Data extracted from a collection
'''
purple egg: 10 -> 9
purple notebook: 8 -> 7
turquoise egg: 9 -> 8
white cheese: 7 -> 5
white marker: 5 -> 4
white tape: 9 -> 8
'''
:: Work order ::
All the data must be duplicated exactly, with nothing added or removed.

:: Finished task ::
purple egg: 10 -> 9
purple notebook: 8 -> 7
turquoise egg: 9 -> 8
white cheese: 7 -> 5
white marker: 5 -> 4
white tape: 9 -> 8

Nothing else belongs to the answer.